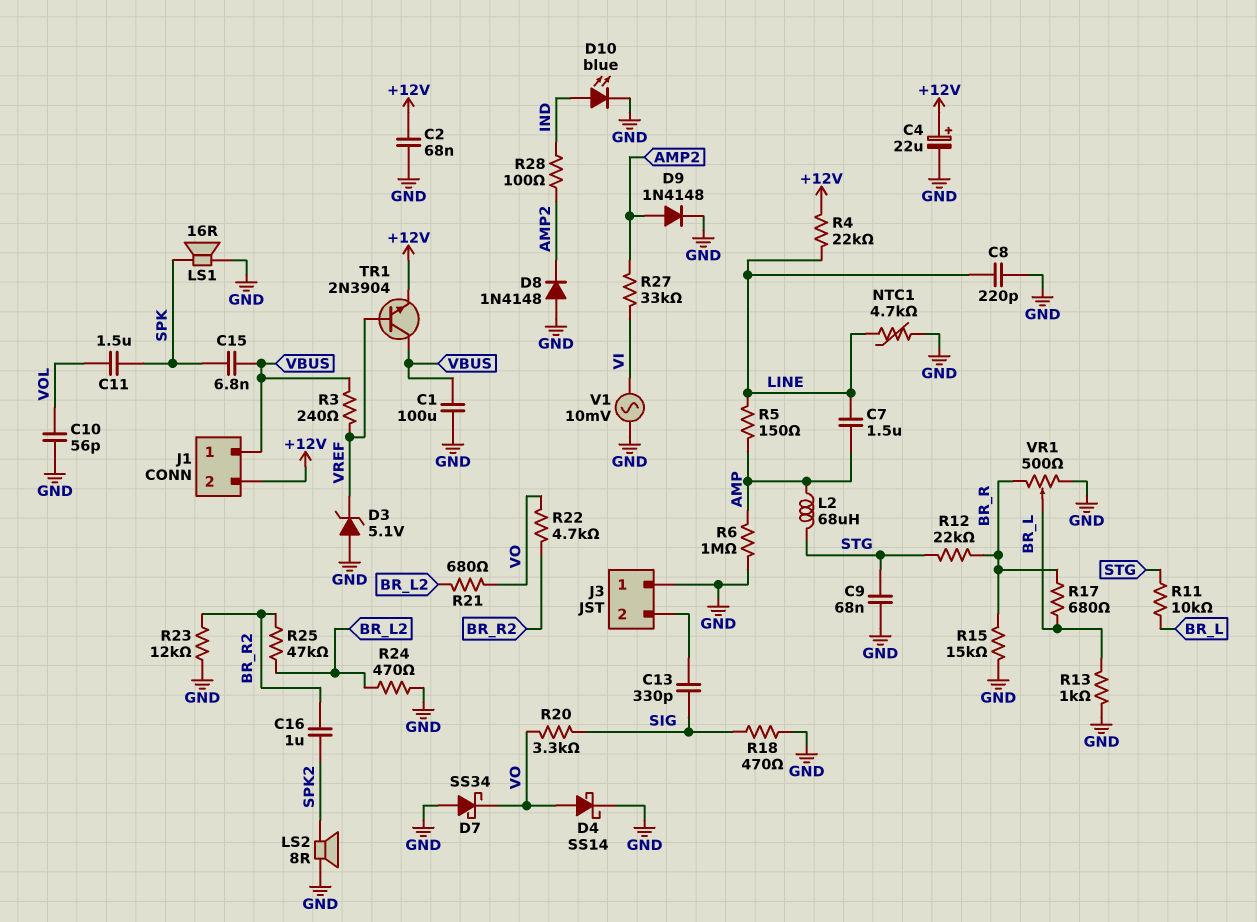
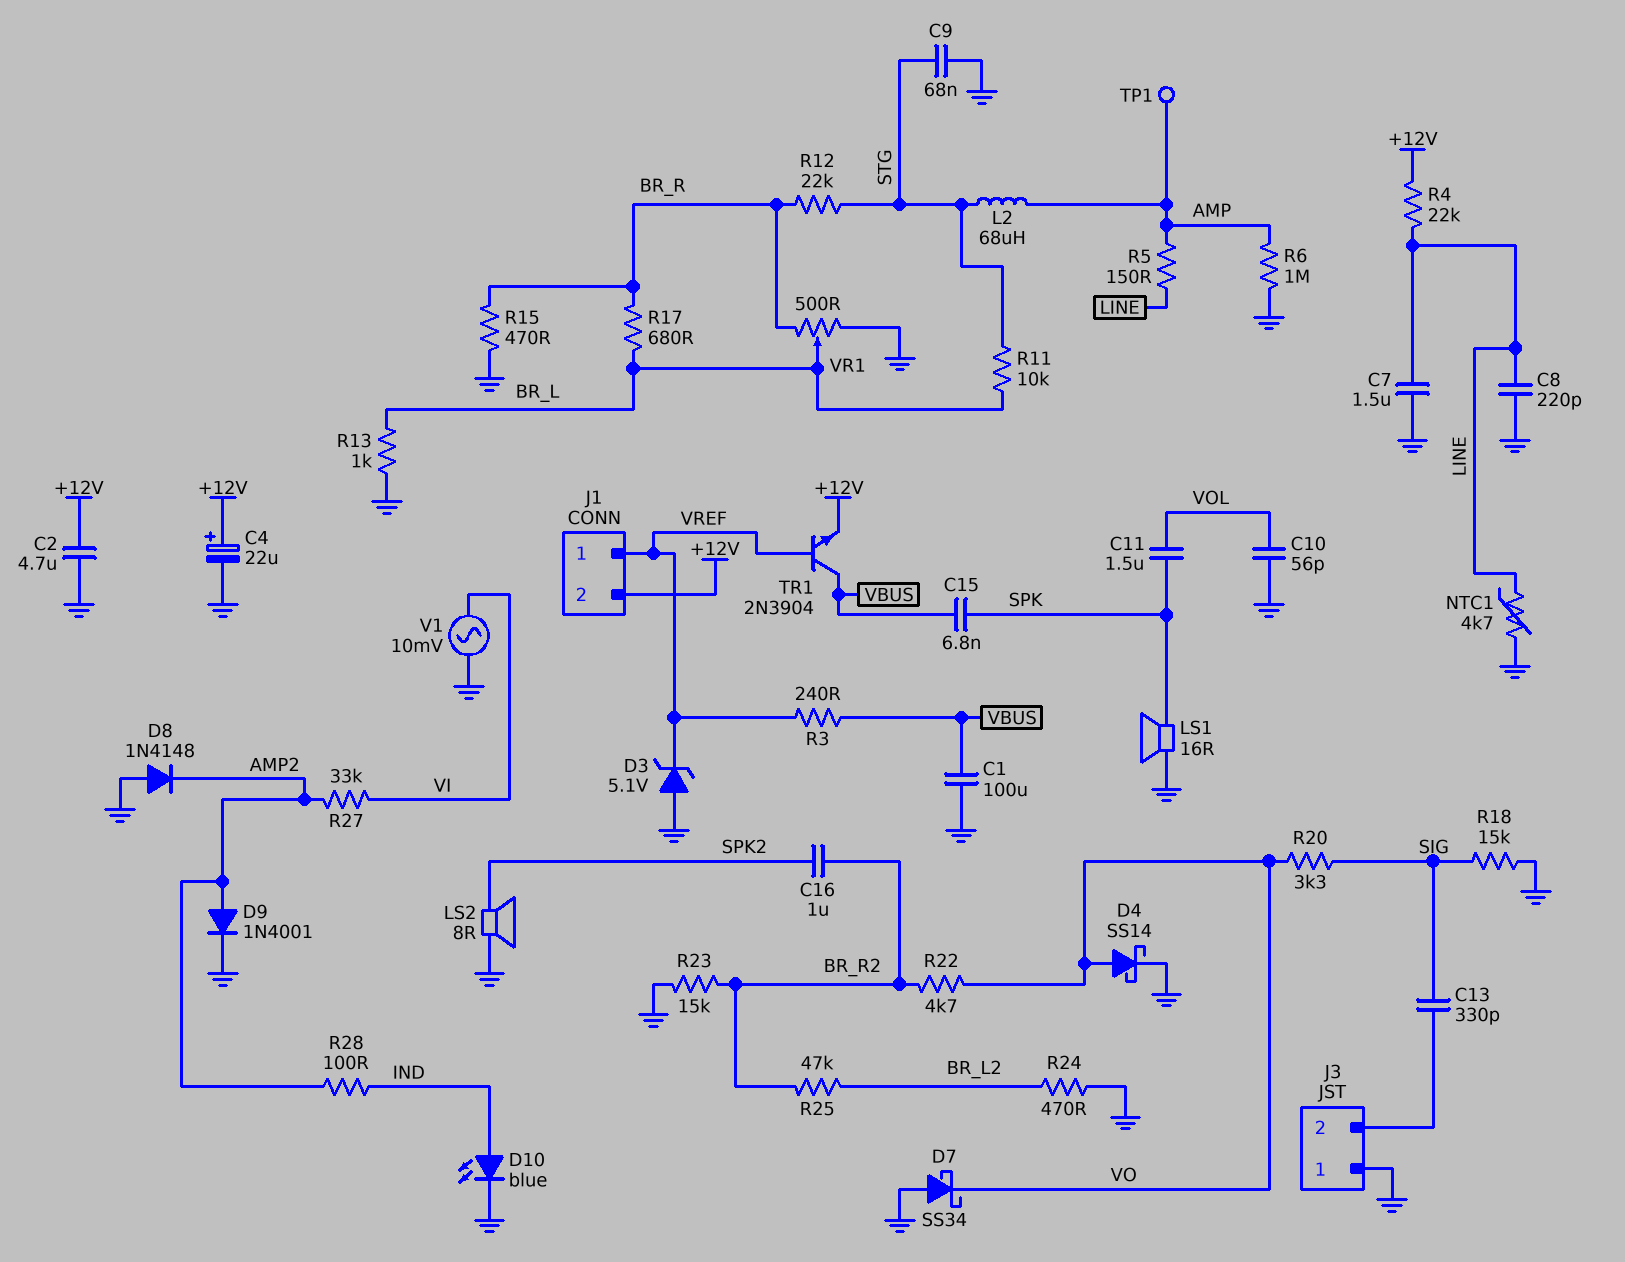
C2: 68nF (+12V, GND) -> 4.7uF (+12V, GND)
C7: 1.5uF (AMP, LINE) -> 1.5uF (GND, LINE)
D9: diode 1N4148 (A AMP2, K GND) -> diode 1N4001 (A AMP2, K GND)
J1 pin 1: VBUS -> VREF
R15: 15k (BR_R, GND) -> 470 (BR_R, GND)
R18: 470 (GND, SIG) -> 15k (GND, SIG)
R21: 680 (BR_L2, VO) -> none
R23: 12k (BR_R2, GND) -> 15k (BR_R2, GND)
TP1: none -> test point (AMP)

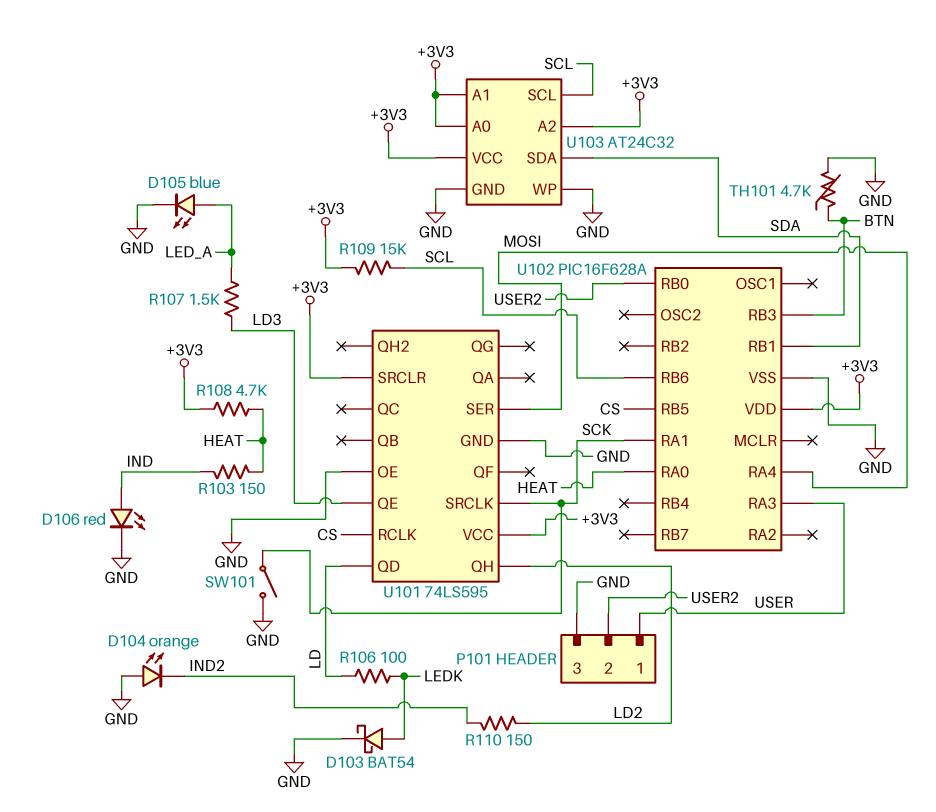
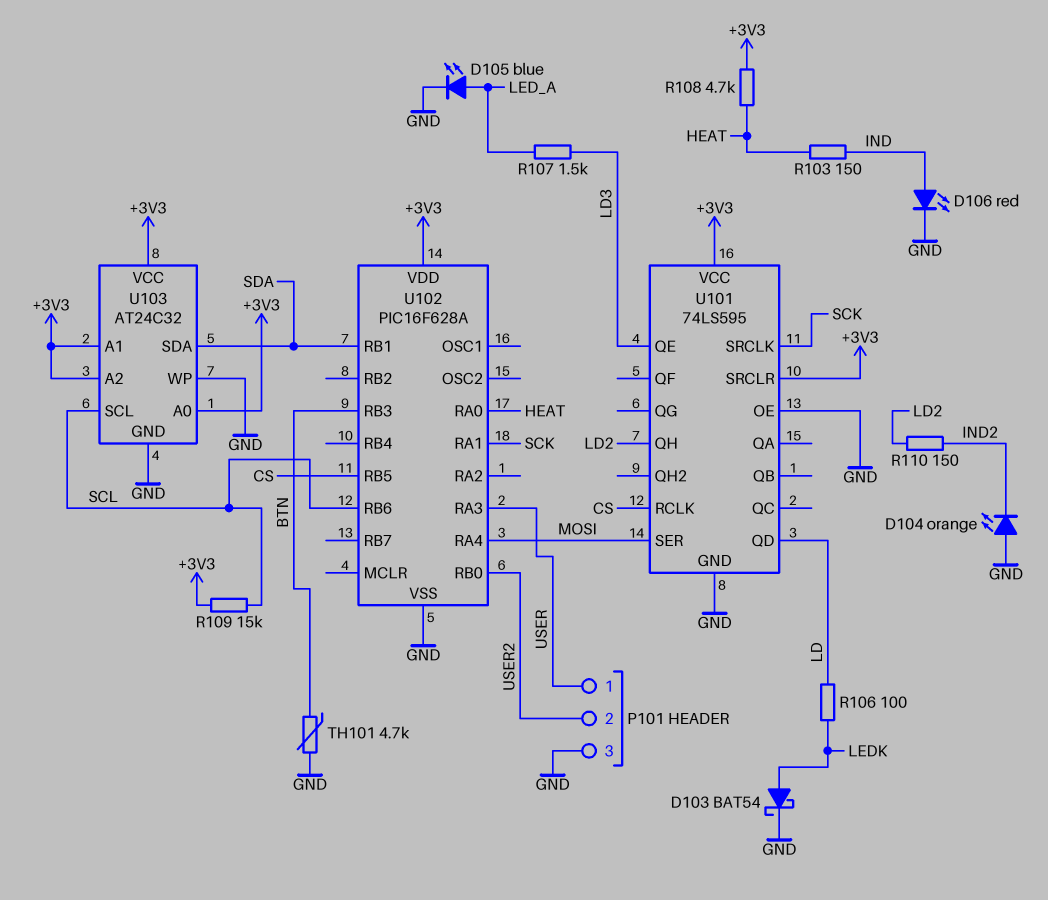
SW101: switch (GND, SCK) -> none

------------------------------------

## [Task to complete]
Everything from the line with "R18: 470 (GND, SIG) -> 15k (GND, SIG)" through the end of the records above, and nothing else, is to be quoted exactly; please leave the pictures out.

## [Finished task]
R18: 470 (GND, SIG) -> 15k (GND, SIG)
R21: 680 (BR_L2, VO) -> none
R23: 12k (BR_R2, GND) -> 15k (BR_R2, GND)
TP1: none -> test point (AMP)

SW101: switch (GND, SCK) -> none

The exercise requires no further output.